## [TASK REQUIREMENTS]
Pull every line containing "robot" from the entries.

Scene edit records
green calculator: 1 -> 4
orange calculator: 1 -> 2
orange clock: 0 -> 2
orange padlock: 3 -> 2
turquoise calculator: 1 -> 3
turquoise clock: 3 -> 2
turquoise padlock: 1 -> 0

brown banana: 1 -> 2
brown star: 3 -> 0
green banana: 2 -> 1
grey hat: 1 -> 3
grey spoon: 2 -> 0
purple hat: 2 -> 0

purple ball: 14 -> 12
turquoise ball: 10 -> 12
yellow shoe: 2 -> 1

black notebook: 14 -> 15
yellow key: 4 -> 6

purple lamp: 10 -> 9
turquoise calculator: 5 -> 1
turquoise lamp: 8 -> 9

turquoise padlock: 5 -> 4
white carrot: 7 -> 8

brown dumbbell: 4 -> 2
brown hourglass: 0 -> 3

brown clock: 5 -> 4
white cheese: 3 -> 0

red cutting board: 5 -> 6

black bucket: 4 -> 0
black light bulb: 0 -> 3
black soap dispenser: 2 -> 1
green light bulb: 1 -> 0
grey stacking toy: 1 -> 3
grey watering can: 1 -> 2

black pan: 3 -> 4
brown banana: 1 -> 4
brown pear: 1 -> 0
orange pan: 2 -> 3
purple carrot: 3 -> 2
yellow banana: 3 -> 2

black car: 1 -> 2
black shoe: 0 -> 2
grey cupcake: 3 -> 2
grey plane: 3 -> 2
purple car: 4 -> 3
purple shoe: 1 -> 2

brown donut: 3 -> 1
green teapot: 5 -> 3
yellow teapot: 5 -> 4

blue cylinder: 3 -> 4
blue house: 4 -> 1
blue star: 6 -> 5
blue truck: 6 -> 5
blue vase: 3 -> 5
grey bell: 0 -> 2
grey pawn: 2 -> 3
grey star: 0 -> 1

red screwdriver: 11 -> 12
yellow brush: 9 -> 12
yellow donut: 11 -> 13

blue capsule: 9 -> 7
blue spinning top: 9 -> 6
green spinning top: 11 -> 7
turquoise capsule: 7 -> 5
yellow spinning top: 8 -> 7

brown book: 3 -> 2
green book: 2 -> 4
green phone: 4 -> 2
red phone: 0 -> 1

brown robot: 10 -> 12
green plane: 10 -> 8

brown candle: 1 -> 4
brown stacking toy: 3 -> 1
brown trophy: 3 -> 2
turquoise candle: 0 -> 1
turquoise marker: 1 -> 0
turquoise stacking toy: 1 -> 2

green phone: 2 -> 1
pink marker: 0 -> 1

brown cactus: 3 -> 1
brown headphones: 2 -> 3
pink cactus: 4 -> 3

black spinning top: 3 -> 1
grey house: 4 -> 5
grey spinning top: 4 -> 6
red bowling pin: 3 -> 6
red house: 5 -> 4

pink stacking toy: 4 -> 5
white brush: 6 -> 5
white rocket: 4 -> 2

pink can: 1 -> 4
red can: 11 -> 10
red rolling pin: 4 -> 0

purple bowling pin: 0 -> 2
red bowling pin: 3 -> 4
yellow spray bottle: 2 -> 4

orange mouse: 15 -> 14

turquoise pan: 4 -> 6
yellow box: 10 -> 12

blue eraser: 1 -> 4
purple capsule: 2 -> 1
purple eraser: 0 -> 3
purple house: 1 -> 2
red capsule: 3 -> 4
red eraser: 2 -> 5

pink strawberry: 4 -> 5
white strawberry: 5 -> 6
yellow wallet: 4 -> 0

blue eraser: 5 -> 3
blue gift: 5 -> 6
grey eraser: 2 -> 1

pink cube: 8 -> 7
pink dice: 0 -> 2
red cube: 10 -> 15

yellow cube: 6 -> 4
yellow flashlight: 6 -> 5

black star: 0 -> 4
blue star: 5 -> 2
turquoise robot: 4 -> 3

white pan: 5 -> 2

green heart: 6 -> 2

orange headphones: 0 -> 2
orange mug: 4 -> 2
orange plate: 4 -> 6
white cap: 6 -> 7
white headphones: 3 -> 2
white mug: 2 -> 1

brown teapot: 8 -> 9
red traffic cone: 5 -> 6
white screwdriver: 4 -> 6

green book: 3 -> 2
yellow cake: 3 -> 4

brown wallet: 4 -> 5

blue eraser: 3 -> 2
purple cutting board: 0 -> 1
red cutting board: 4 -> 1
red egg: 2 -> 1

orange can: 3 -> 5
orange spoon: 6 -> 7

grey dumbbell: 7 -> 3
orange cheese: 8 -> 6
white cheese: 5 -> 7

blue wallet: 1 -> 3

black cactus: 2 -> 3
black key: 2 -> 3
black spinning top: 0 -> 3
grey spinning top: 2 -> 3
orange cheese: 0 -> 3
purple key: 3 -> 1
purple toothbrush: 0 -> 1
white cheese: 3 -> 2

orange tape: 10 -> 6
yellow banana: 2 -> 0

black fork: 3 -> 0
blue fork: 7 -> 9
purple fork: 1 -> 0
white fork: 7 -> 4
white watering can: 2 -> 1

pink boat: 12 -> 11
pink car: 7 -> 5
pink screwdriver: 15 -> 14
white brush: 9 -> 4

## [RESULT FOR THIS EXERCISE]
brown robot: 10 -> 12
turquoise robot: 4 -> 3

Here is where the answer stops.